- _Extracted entries_
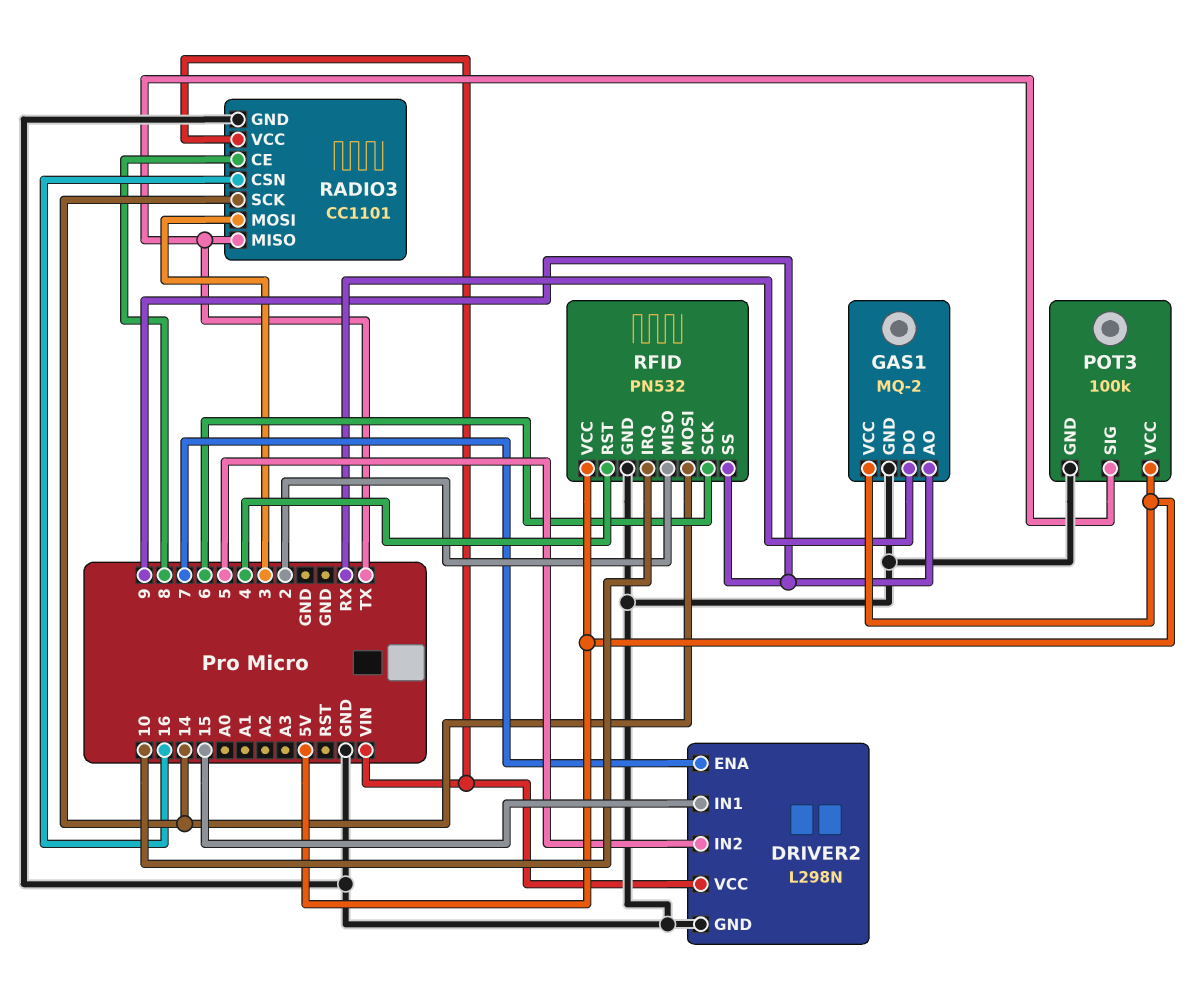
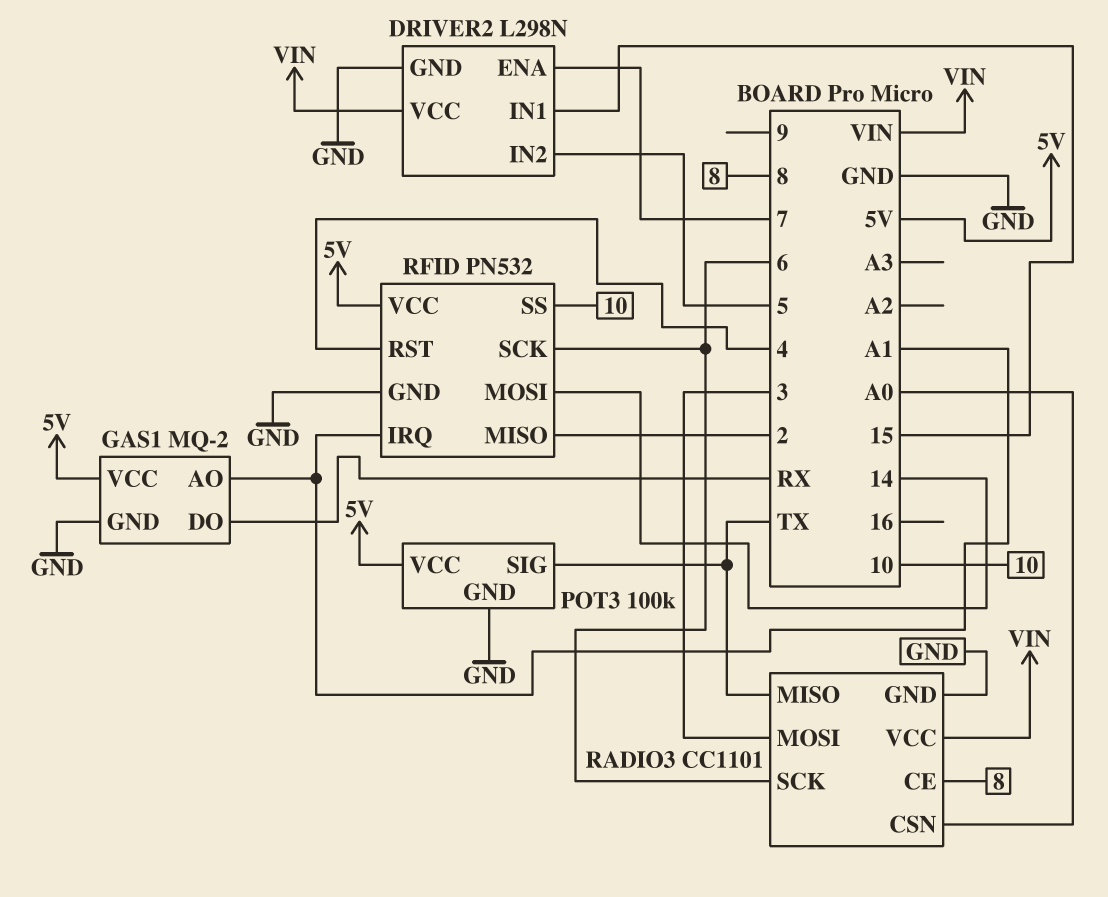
GAS1 pin AO: 9 -> A1
RADIO3 pin CSN: 16 -> A0
RADIO3 pin SCK: 14 -> 6
RFID pin IRQ: 10 -> A1
RFID pin SS: 9 -> 10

- _Your objective_
Your task is to retype, exactly and only, the lines from the one with "RADIO3 pin SCK: 14 -> 6" through the final line above.

- _Problem solution_
RADIO3 pin SCK: 14 -> 6
RFID pin IRQ: 10 -> A1
RFID pin SS: 9 -> 10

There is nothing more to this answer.